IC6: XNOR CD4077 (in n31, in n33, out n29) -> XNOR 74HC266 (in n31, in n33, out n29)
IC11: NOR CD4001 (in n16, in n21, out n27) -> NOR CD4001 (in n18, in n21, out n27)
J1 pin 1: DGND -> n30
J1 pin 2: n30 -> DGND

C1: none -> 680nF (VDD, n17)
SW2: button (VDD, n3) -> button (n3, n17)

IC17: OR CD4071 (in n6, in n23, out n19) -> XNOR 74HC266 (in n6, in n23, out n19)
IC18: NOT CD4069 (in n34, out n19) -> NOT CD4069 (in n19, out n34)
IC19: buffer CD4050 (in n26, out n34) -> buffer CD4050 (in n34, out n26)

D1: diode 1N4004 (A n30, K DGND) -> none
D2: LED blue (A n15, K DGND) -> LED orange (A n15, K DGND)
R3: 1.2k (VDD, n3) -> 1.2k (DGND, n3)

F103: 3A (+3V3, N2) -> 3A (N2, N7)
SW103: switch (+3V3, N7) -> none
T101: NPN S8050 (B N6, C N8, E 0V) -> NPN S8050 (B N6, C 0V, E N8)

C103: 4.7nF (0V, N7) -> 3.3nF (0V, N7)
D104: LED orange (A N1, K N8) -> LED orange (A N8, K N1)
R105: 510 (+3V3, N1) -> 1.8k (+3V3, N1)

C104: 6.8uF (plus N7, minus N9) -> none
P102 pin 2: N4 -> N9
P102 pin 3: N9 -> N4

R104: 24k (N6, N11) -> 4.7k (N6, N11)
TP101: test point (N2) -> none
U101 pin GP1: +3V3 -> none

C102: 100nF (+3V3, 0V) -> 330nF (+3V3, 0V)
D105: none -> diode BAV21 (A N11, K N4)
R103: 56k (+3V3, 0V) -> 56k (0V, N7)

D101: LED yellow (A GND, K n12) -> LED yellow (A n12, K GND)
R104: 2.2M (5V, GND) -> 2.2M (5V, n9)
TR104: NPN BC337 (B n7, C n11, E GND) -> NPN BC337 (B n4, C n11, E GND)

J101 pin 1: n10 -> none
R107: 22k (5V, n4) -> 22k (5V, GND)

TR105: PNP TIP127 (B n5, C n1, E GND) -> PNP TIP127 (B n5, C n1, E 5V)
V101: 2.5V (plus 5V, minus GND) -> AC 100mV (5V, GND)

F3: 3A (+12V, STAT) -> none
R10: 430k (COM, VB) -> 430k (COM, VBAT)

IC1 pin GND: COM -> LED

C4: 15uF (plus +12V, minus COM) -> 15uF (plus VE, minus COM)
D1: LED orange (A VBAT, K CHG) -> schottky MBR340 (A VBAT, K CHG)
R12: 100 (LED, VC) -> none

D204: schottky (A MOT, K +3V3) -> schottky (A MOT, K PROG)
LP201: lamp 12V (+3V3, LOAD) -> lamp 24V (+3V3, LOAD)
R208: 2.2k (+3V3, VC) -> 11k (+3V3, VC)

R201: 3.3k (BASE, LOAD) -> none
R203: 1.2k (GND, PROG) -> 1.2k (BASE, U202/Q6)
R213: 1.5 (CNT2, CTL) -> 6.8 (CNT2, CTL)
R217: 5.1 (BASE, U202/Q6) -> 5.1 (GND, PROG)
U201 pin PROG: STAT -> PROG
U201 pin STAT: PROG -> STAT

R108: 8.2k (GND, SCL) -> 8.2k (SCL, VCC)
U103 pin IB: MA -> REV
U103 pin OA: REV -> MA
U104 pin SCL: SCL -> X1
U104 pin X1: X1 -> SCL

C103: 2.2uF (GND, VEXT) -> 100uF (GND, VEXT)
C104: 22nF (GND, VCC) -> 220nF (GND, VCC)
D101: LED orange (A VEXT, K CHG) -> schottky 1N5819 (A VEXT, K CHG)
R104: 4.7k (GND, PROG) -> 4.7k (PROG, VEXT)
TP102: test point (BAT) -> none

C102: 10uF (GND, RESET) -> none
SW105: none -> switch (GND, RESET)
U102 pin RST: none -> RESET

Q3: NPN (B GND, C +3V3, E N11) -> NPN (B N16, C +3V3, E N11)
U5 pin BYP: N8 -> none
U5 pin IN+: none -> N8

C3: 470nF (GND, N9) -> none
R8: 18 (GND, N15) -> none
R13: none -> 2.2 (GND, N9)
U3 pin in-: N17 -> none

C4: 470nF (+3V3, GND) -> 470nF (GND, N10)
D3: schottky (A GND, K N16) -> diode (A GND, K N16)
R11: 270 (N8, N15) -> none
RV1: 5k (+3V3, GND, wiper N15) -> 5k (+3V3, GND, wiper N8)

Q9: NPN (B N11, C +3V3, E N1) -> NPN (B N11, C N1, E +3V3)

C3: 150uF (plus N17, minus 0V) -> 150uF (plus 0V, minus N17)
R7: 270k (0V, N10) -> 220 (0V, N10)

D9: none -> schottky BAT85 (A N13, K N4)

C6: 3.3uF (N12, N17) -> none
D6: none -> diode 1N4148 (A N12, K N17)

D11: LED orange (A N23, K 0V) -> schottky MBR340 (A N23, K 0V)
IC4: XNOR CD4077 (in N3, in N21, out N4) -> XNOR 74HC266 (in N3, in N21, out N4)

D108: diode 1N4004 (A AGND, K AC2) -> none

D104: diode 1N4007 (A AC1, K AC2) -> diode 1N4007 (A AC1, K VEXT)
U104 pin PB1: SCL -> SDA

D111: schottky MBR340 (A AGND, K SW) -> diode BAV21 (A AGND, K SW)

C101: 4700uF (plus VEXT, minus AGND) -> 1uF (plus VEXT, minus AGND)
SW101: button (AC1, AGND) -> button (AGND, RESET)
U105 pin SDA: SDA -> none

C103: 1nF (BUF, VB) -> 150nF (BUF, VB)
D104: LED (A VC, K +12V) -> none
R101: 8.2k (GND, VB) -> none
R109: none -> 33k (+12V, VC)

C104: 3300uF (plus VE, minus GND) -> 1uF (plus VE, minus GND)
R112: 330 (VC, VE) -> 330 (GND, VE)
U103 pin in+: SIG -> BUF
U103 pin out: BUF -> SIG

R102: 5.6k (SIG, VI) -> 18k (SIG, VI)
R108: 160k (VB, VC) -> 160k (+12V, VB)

____________

What to produce
Scan the data above for the string "XNOR". Copy every line in which it appears.

Your solution
IC6: XNOR CD4077 (in n31, in n33, out n29) -> XNOR 74HC266 (in n31, in n33, out n29)
IC17: OR CD4071 (in n6, in n23, out n19) -> XNOR 74HC266 (in n6, in n23, out n19)
IC4: XNOR CD4077 (in N3, in N21, out N4) -> XNOR 74HC266 (in N3, in N21, out N4)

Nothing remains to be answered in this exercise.